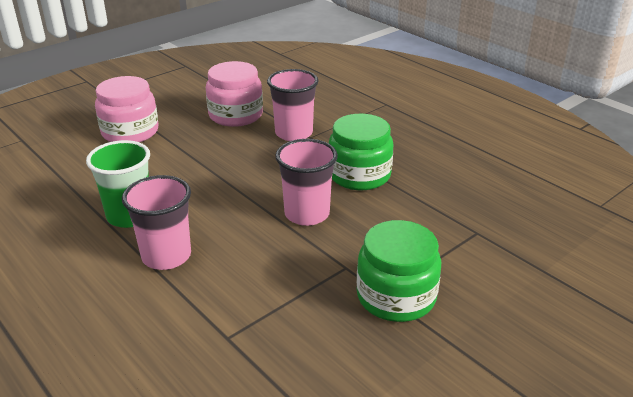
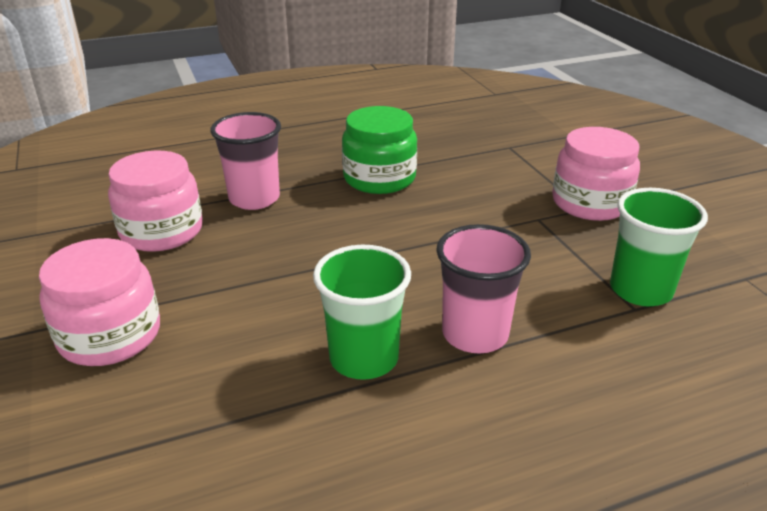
camera: 70 degrees left, 0 degrees up
(256, 339) = (640, 290): none -> green cup
(307, 214) = (436, 222): pink cup -> none
(396, 296) = (590, 203): green jar -> pink jar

## [What to do]
Strip out the pictures and repeat the listing above exactly.

## [Answer to this exercise]
camera: 70 degrees left, 0 degrees up
(256, 339) = (640, 290): none -> green cup
(307, 214) = (436, 222): pink cup -> none
(396, 296) = (590, 203): green jar -> pink jar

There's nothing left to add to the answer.